### PROBLEM DETAILS:
Please copy exactly the lines from the one containing "LED pin SIG: TX -> A0" to the end of the entries, both included, and nothing else. Omit every picture.

START INFORMATION SUPPLIED

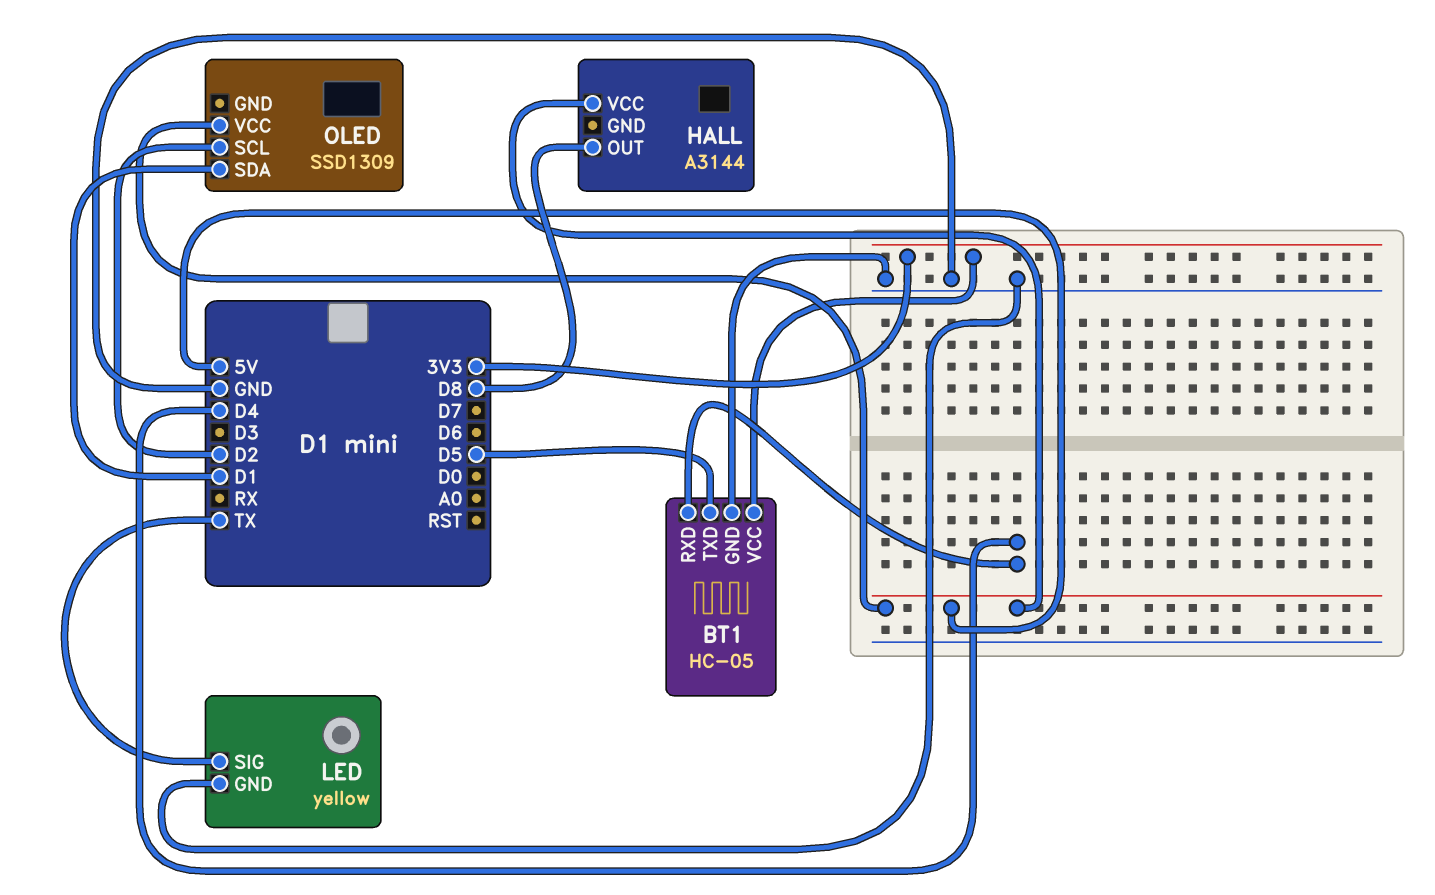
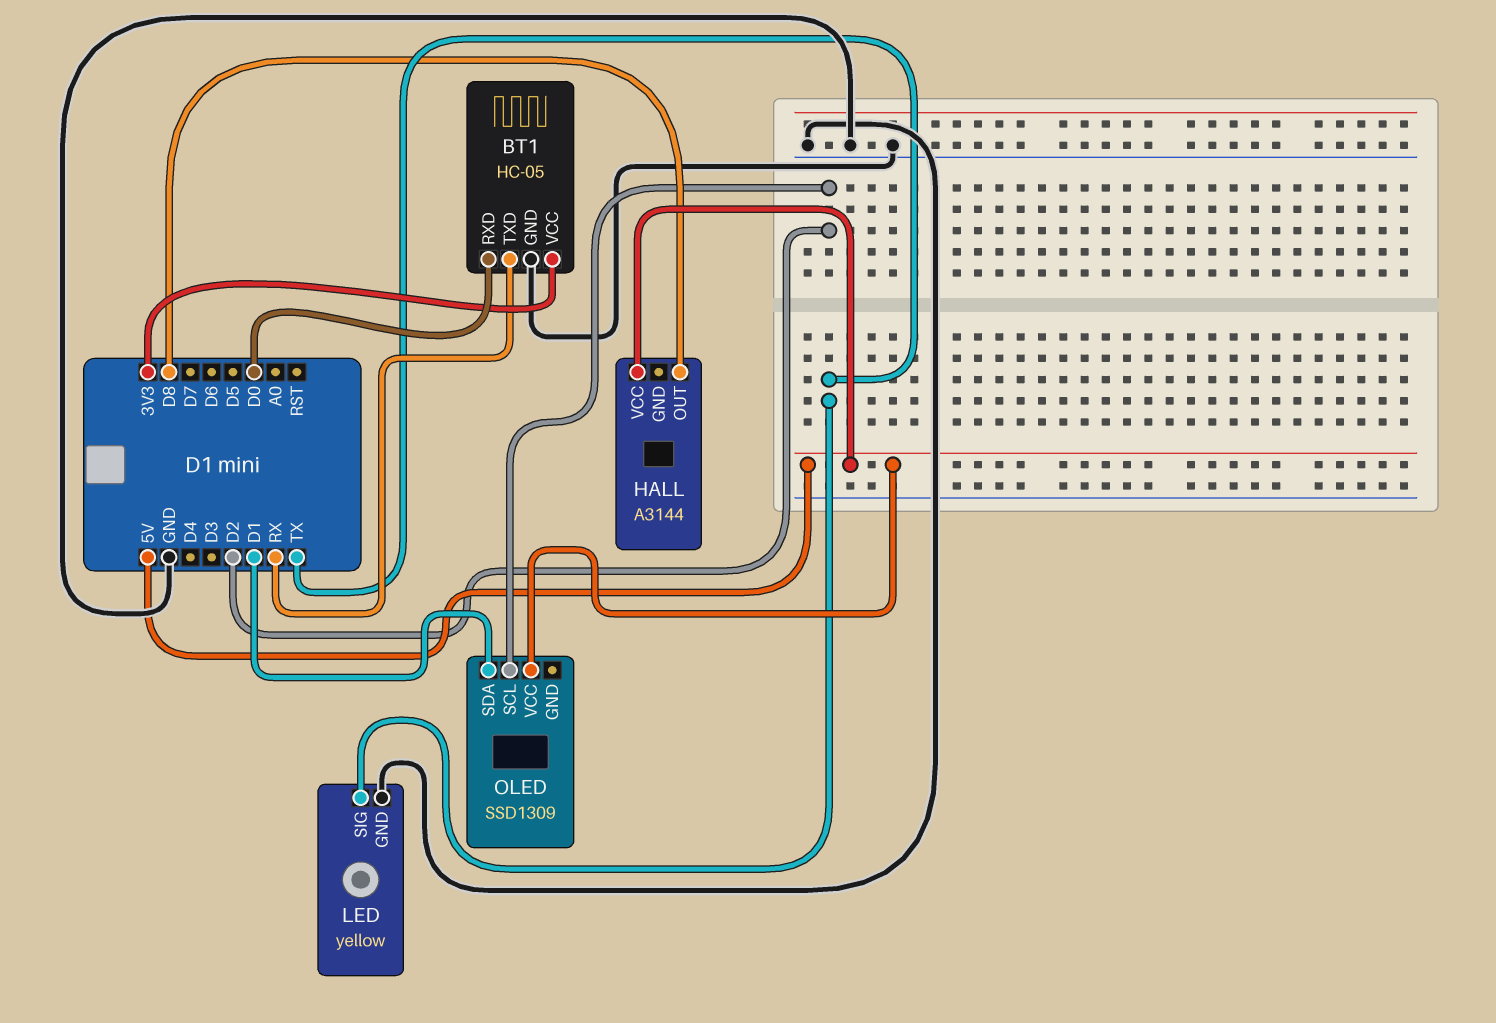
BT1 pin RXD: D4 -> D0
BT1 pin TXD: D5 -> RX

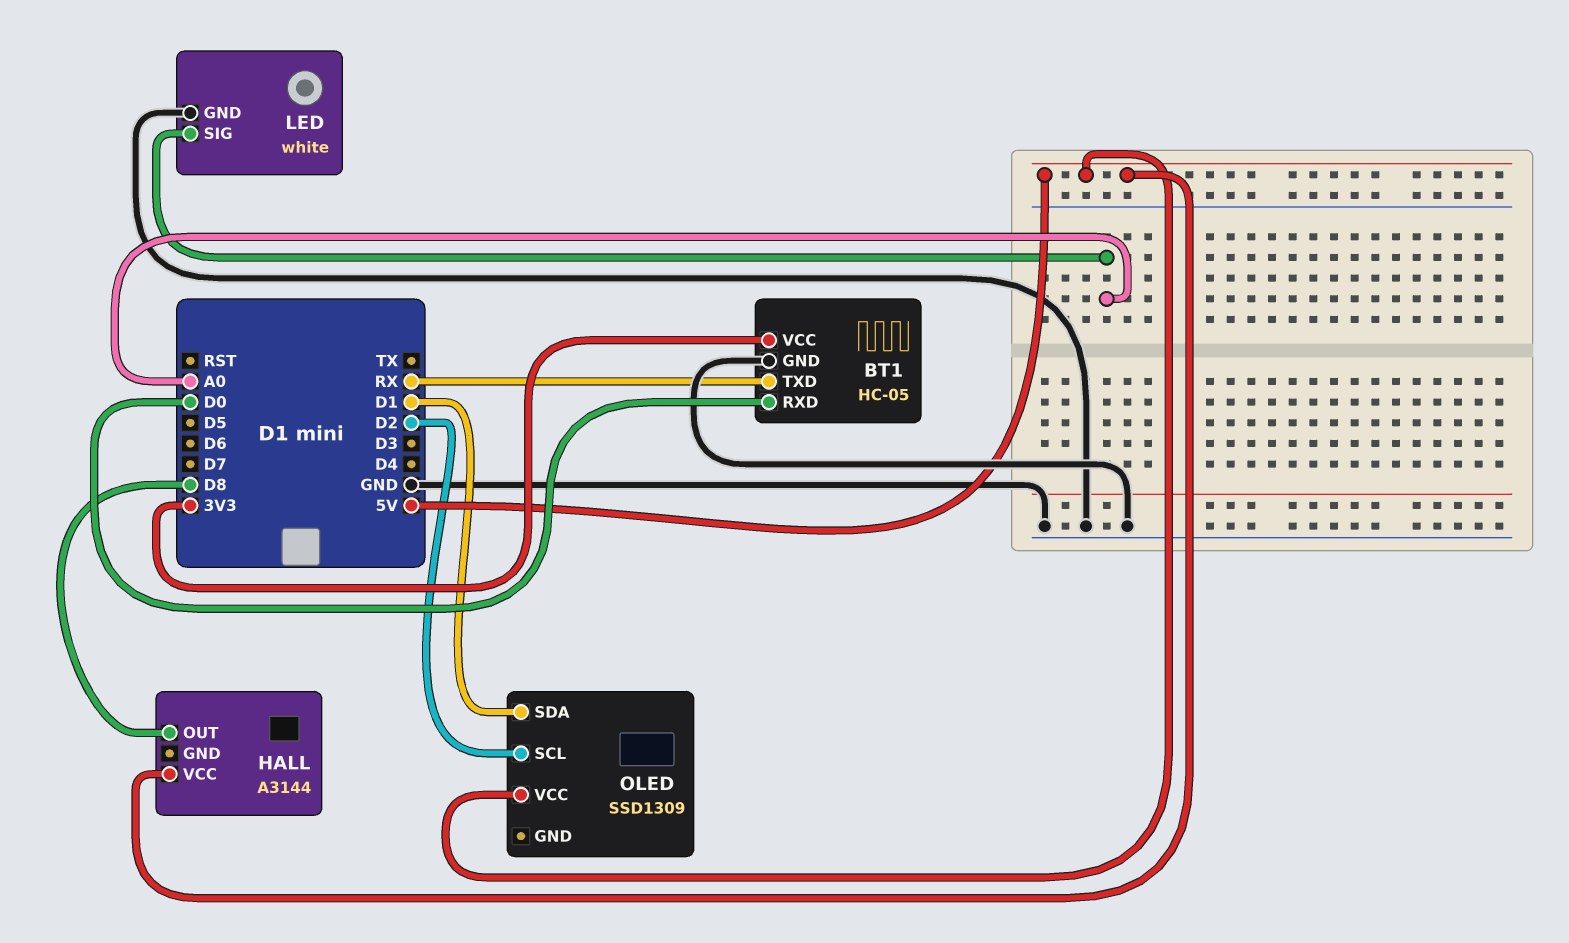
LED: yellow -> white
LED pin SIG: TX -> A0

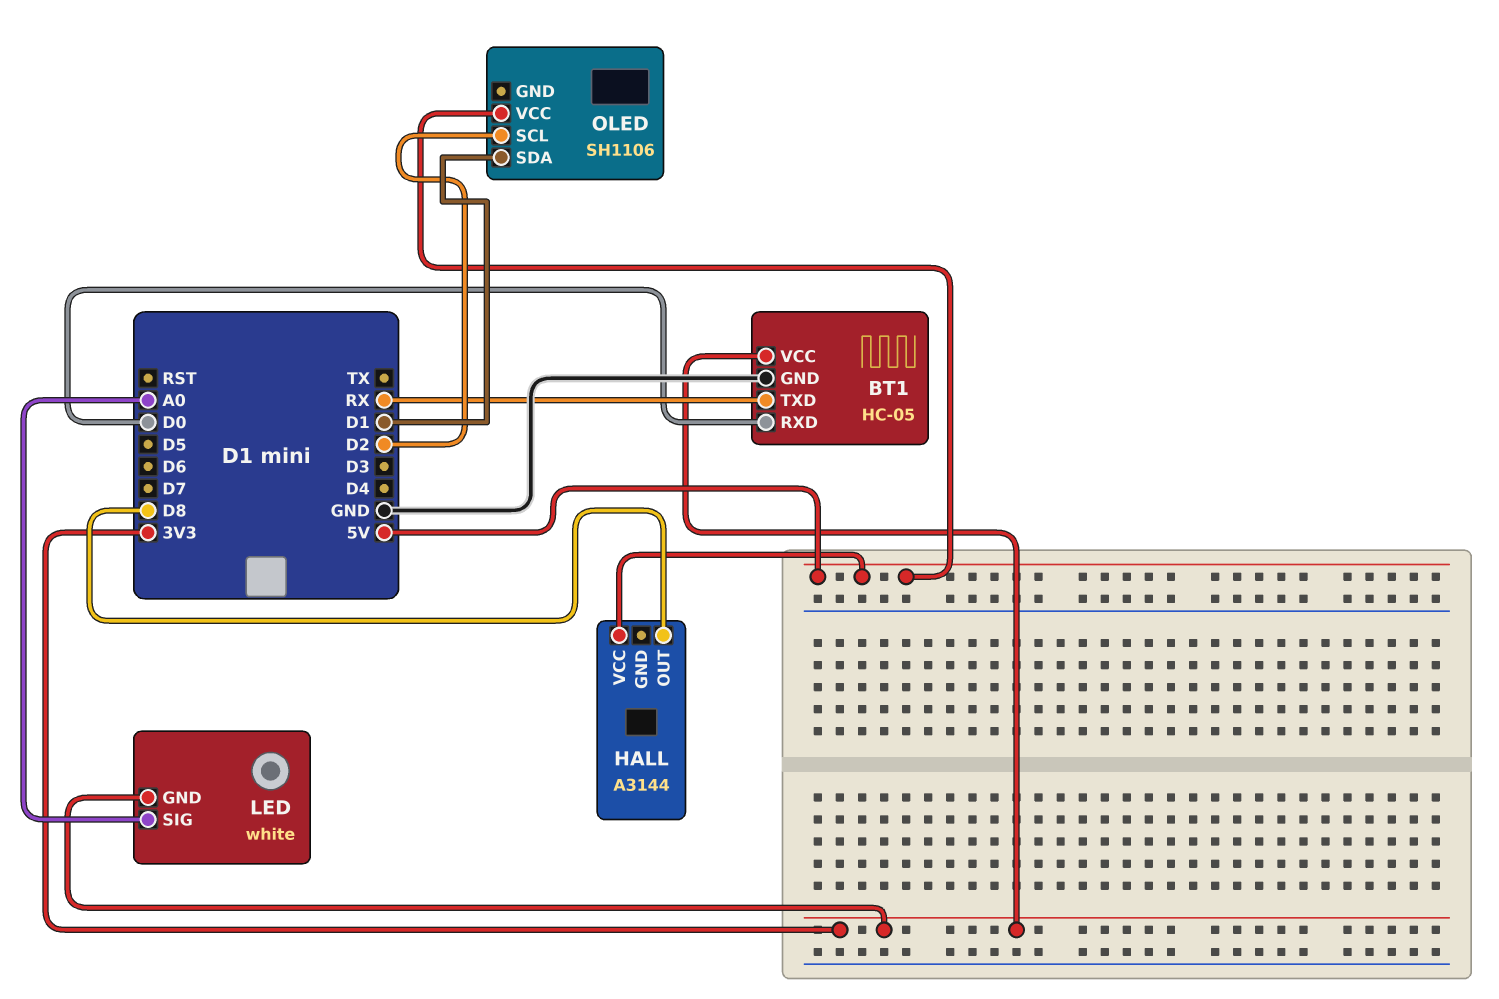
LED pin GND: GND -> 3V3
OLED: SSD1309 -> SH1106

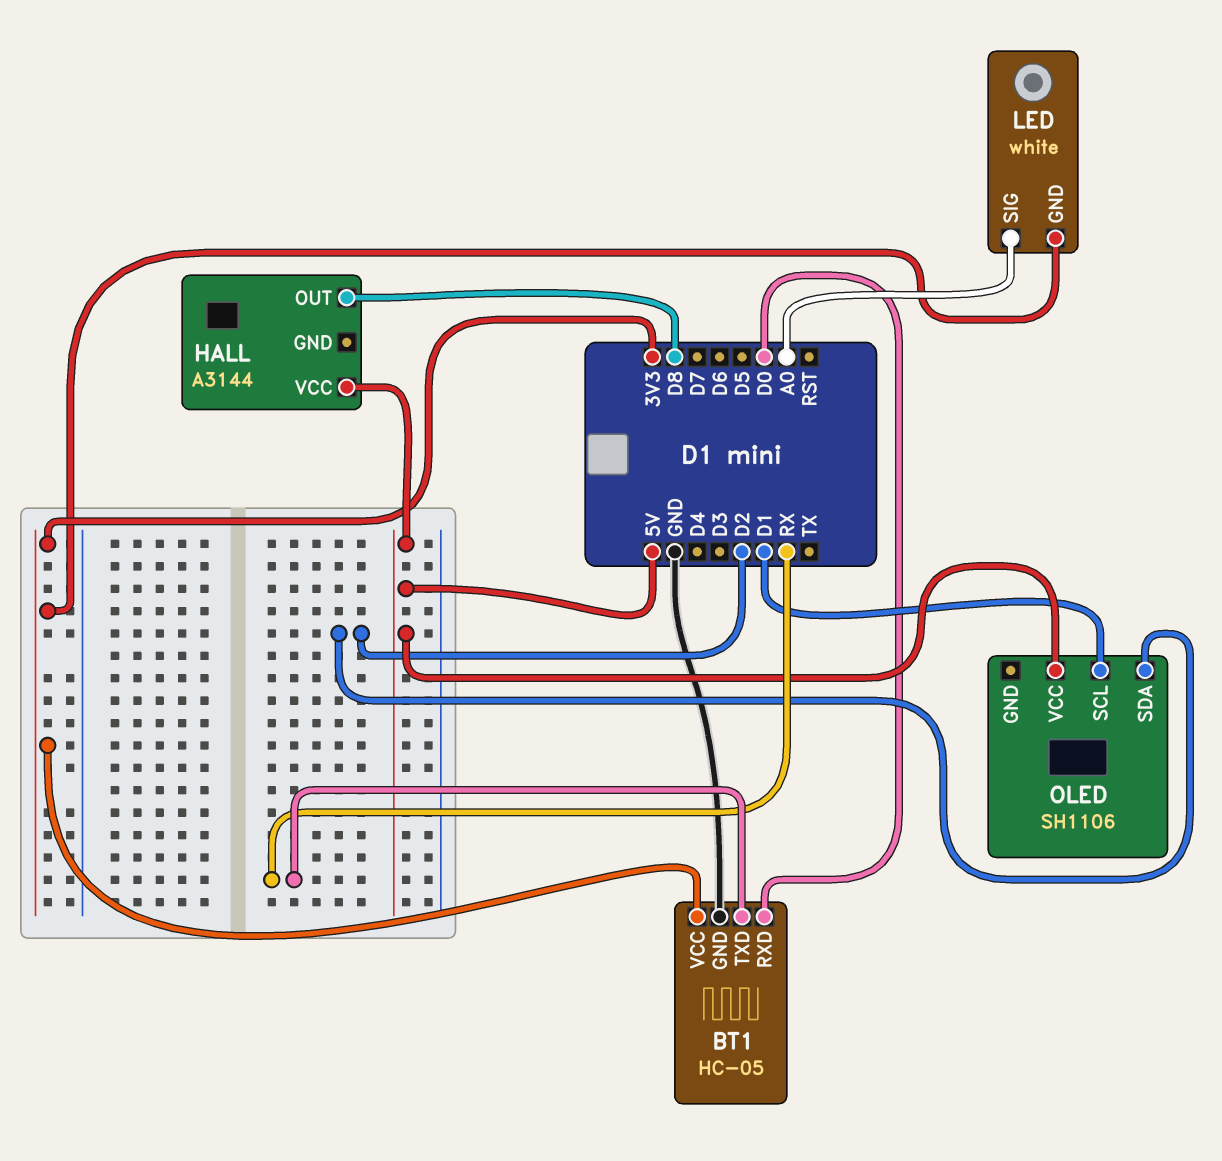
OLED pin SCL: D2 -> D1
OLED pin SDA: D1 -> D2

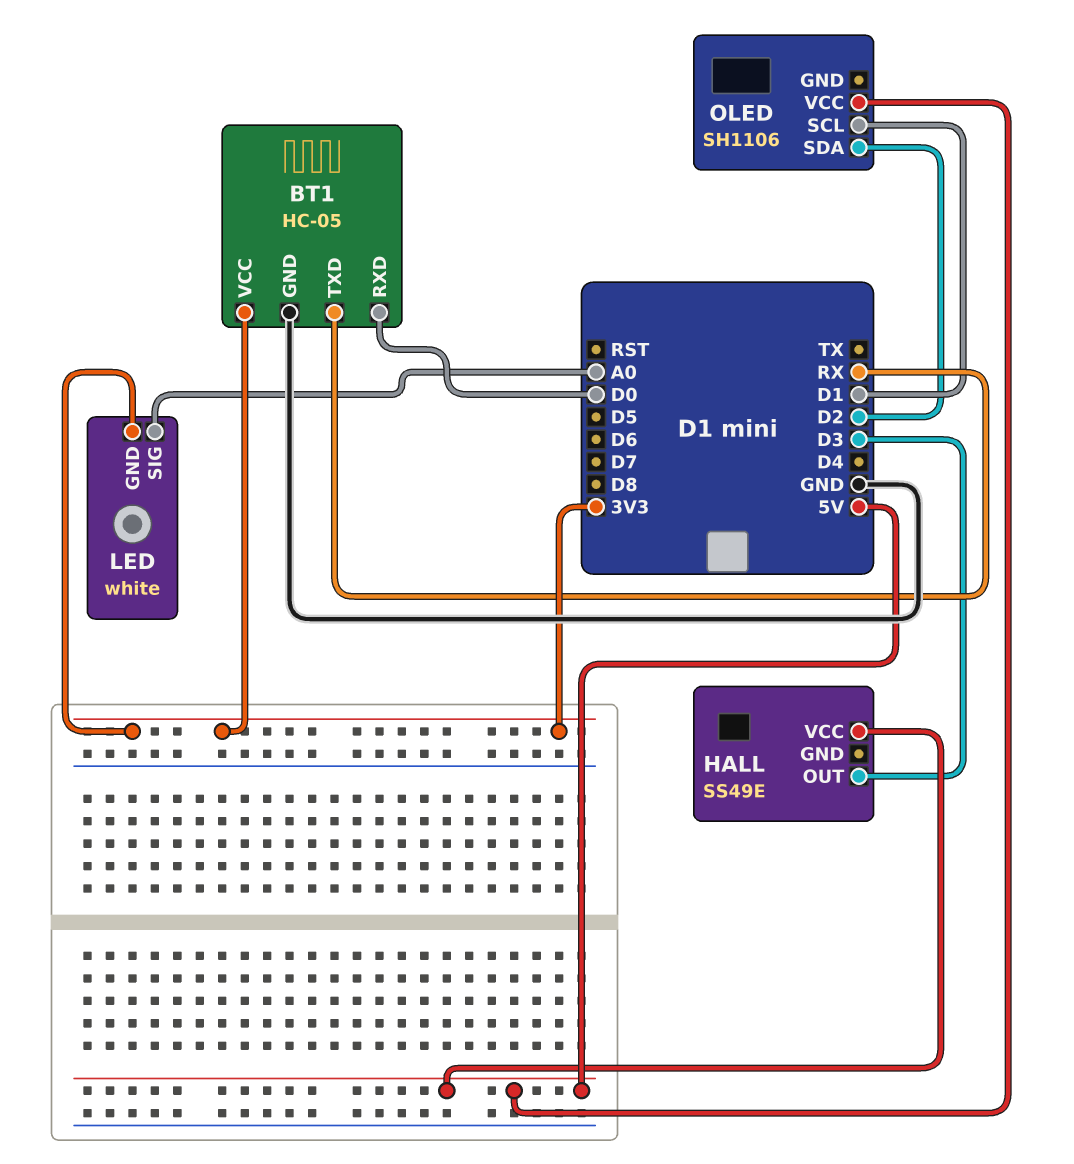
HALL: A3144 -> SS49E
HALL pin OUT: D8 -> D3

END INFORMATION SUPPLIED

### RESULT FOR THIS EXERCISE:
LED pin SIG: TX -> A0

LED pin GND: GND -> 3V3
OLED: SSD1309 -> SH1106

OLED pin SCL: D2 -> D1
OLED pin SDA: D1 -> D2

HALL: A3144 -> SS49E
HALL pin OUT: D8 -> D3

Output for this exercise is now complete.